* _Given data_:
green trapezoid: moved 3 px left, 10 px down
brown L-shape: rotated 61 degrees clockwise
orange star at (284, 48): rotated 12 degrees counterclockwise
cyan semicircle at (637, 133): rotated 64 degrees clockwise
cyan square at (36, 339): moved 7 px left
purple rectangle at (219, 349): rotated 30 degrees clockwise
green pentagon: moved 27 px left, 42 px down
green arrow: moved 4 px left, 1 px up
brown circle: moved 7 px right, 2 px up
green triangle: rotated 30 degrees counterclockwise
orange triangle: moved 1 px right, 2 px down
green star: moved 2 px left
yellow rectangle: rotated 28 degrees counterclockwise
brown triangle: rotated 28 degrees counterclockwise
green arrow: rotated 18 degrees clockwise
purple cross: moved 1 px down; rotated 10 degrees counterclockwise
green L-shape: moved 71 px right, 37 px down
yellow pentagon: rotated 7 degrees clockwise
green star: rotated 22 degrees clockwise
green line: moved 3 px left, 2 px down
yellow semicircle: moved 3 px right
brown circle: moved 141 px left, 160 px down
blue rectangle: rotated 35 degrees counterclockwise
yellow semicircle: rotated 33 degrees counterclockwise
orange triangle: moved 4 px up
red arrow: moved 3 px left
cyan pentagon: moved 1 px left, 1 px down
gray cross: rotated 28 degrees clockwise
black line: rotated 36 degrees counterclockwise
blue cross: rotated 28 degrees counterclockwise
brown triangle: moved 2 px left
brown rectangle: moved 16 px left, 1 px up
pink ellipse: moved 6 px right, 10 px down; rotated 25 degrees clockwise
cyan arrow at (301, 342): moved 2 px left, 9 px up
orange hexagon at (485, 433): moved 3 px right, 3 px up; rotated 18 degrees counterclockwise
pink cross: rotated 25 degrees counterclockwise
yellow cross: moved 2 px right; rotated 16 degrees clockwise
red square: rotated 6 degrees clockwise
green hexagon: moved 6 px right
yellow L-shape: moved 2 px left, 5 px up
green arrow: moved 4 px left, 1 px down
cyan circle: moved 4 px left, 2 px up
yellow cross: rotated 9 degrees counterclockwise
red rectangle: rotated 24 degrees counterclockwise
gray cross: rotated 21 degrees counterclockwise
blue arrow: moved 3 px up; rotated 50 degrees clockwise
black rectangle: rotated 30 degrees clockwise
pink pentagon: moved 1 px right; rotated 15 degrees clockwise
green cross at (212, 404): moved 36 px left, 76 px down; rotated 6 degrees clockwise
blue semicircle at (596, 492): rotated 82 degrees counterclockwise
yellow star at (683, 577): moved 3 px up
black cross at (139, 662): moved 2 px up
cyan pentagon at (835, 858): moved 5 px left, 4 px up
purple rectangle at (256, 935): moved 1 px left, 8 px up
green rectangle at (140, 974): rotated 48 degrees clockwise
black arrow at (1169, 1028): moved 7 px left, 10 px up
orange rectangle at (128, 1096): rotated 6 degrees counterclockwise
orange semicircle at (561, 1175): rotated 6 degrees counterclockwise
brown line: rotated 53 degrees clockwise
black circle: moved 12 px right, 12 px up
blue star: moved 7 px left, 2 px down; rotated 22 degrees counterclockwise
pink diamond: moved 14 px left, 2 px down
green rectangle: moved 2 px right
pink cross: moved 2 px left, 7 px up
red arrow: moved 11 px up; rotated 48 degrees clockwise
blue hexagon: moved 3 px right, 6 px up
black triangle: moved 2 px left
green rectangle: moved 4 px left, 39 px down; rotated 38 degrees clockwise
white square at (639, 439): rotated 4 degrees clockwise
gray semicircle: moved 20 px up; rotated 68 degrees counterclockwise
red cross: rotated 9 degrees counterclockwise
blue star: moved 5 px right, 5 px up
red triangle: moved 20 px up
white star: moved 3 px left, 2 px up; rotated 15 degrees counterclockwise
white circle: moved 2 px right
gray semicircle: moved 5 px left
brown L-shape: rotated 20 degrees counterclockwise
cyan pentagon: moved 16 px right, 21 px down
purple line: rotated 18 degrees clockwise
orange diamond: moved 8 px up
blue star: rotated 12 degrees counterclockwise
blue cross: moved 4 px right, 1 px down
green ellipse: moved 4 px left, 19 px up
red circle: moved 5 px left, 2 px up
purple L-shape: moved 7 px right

* _Directive_:
Revise the entries above by changing every "semicircle" to "half circle" and leaving everything else untouched.

* _Solution to this exercise_:
green trapezoid: moved 3 px left, 10 px down
brown L-shape: rotated 61 degrees clockwise
orange star at (284, 48): rotated 12 degrees counterclockwise
cyan half circle at (637, 133): rotated 64 degrees clockwise
cyan square at (36, 339): moved 7 px left
purple rectangle at (219, 349): rotated 30 degrees clockwise
green pentagon: moved 27 px left, 42 px down
green arrow: moved 4 px left, 1 px up
brown circle: moved 7 px right, 2 px up
green triangle: rotated 30 degrees counterclockwise
orange triangle: moved 1 px right, 2 px down
green star: moved 2 px left
yellow rectangle: rotated 28 degrees counterclockwise
brown triangle: rotated 28 degrees counterclockwise
green arrow: rotated 18 degrees clockwise
purple cross: moved 1 px down; rotated 10 degrees counterclockwise
green L-shape: moved 71 px right, 37 px down
yellow pentagon: rotated 7 degrees clockwise
green star: rotated 22 degrees clockwise
green line: moved 3 px left, 2 px down
yellow half circle: moved 3 px right
brown circle: moved 141 px left, 160 px down
blue rectangle: rotated 35 degrees counterclockwise
yellow half circle: rotated 33 degrees counterclockwise
orange triangle: moved 4 px up
red arrow: moved 3 px left
cyan pentagon: moved 1 px left, 1 px down
gray cross: rotated 28 degrees clockwise
black line: rotated 36 degrees counterclockwise
blue cross: rotated 28 degrees counterclockwise
brown triangle: moved 2 px left
brown rectangle: moved 16 px left, 1 px up
pink ellipse: moved 6 px right, 10 px down; rotated 25 degrees clockwise
cyan arrow at (301, 342): moved 2 px left, 9 px up
orange hexagon at (485, 433): moved 3 px right, 3 px up; rotated 18 degrees counterclockwise
pink cross: rotated 25 degrees counterclockwise
yellow cross: moved 2 px right; rotated 16 degrees clockwise
red square: rotated 6 degrees clockwise
green hexagon: moved 6 px right
yellow L-shape: moved 2 px left, 5 px up
green arrow: moved 4 px left, 1 px down
cyan circle: moved 4 px left, 2 px up
yellow cross: rotated 9 degrees counterclockwise
red rectangle: rotated 24 degrees counterclockwise
gray cross: rotated 21 degrees counterclockwise
blue arrow: moved 3 px up; rotated 50 degrees clockwise
black rectangle: rotated 30 degrees clockwise
pink pentagon: moved 1 px right; rotated 15 degrees clockwise
green cross at (212, 404): moved 36 px left, 76 px down; rotated 6 degrees clockwise
blue half circle at (596, 492): rotated 82 degrees counterclockwise
yellow star at (683, 577): moved 3 px up
black cross at (139, 662): moved 2 px up
cyan pentagon at (835, 858): moved 5 px left, 4 px up
purple rectangle at (256, 935): moved 1 px left, 8 px up
green rectangle at (140, 974): rotated 48 degrees clockwise
black arrow at (1169, 1028): moved 7 px left, 10 px up
orange rectangle at (128, 1096): rotated 6 degrees counterclockwise
orange half circle at (561, 1175): rotated 6 degrees counterclockwise
brown line: rotated 53 degrees clockwise
black circle: moved 12 px right, 12 px up
blue star: moved 7 px left, 2 px down; rotated 22 degrees counterclockwise
pink diamond: moved 14 px left, 2 px down
green rectangle: moved 2 px right
pink cross: moved 2 px left, 7 px up
red arrow: moved 11 px up; rotated 48 degrees clockwise
blue hexagon: moved 3 px right, 6 px up
black triangle: moved 2 px left
green rectangle: moved 4 px left, 39 px down; rotated 38 degrees clockwise
white square at (639, 439): rotated 4 degrees clockwise
gray half circle: moved 20 px up; rotated 68 degrees counterclockwise
red cross: rotated 9 degrees counterclockwise
blue star: moved 5 px right, 5 px up
red triangle: moved 20 px up
white star: moved 3 px left, 2 px up; rotated 15 degrees counterclockwise
white circle: moved 2 px right
gray half circle: moved 5 px left
brown L-shape: rotated 20 degrees counterclockwise
cyan pentagon: moved 16 px right, 21 px down
purple line: rotated 18 degrees clockwise
orange diamond: moved 8 px up
blue star: rotated 12 degrees counterclockwise
blue cross: moved 4 px right, 1 px down
green ellipse: moved 4 px left, 19 px up
red circle: moved 5 px left, 2 px up
purple L-shape: moved 7 px right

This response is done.